# WHAT IS EXPECTED
Exactly as they appear, copy the lines of the listing from the one containing "Find **stroma** and" through the final line, both included, and nothing else.

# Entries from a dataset
* Start *

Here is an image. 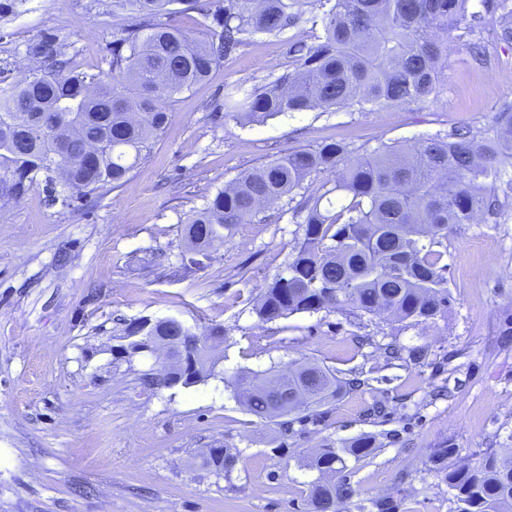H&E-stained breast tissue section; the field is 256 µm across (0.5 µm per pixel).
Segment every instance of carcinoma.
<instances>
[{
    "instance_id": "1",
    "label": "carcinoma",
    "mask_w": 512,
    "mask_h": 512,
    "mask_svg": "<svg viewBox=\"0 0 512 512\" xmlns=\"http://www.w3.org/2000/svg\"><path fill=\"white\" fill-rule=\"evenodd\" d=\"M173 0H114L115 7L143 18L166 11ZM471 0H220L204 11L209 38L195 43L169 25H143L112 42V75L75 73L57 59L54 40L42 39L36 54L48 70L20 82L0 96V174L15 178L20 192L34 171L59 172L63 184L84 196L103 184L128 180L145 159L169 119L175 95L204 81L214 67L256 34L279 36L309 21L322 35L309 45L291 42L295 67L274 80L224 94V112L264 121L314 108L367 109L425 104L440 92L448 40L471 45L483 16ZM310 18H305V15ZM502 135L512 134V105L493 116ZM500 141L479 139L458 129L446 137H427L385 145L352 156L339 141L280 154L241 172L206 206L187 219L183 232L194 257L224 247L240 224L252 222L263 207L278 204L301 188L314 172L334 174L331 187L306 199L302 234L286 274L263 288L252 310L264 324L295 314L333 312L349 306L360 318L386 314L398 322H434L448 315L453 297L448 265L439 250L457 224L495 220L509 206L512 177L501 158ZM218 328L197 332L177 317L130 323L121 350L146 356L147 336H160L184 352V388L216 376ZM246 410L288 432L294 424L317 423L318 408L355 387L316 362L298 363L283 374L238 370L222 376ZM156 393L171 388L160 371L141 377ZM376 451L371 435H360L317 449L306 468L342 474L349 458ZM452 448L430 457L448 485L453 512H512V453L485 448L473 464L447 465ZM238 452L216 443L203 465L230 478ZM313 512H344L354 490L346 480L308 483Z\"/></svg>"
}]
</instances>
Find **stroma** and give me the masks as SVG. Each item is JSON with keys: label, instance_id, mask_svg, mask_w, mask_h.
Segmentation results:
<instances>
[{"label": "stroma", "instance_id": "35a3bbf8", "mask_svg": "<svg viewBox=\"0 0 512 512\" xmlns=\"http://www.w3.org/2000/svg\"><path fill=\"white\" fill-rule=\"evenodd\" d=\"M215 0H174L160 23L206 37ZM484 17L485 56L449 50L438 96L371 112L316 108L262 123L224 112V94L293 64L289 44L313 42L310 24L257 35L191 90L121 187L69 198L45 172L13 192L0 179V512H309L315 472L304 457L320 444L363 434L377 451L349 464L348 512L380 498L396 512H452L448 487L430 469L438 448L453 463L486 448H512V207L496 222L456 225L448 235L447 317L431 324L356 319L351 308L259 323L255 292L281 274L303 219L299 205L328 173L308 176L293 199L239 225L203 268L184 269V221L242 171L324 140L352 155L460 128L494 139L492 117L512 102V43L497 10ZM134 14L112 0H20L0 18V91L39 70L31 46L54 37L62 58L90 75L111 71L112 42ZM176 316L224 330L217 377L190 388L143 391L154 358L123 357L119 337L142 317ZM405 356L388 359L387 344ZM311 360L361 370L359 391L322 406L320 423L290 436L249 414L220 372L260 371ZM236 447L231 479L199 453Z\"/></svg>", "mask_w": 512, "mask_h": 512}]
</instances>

* End *

# COMPLETED EXERCISE
Find **stroma** and give me the masks as SVG. Each item is JSON with keys: label, instance_id, mask_svg, mask_w, mask_h.
Segmentation results:
<instances>
[{"label": "stroma", "instance_id": "35a3bbf8", "mask_svg": "<svg viewBox=\"0 0 512 512\" xmlns=\"http://www.w3.org/2000/svg\"><path fill=\"white\" fill-rule=\"evenodd\" d=\"M215 0H174L160 23L206 37ZM484 17L485 56L449 50L438 96L371 112L316 108L262 123L224 112V94L293 64L289 44L313 42L310 24L257 35L191 90L121 187L69 198L45 172L13 192L0 179V512H309L315 472L304 457L320 444L363 434L377 451L349 464L348 512L380 498L396 512H452L448 487L430 469L438 448L453 463L486 448H512V207L496 222L456 225L448 235L447 317L431 324L356 319L351 308L259 323L255 292L281 274L303 219L299 205L328 173L308 176L293 199L239 225L203 268L184 269V221L242 171L324 140L352 155L460 128L494 139L492 117L512 102V43L497 10ZM134 14L112 0H20L0 18V91L39 70L31 46L54 37L62 58L90 75L111 71L112 42ZM176 316L224 330L217 377L190 388L143 391L154 358L123 357L119 337L142 317ZM405 356L388 359L387 344ZM311 360L361 370L359 391L322 406L320 423L290 436L249 414L220 372L260 371ZM236 447L231 479L199 453Z\"/></svg>", "mask_w": 512, "mask_h": 512}]
</instances>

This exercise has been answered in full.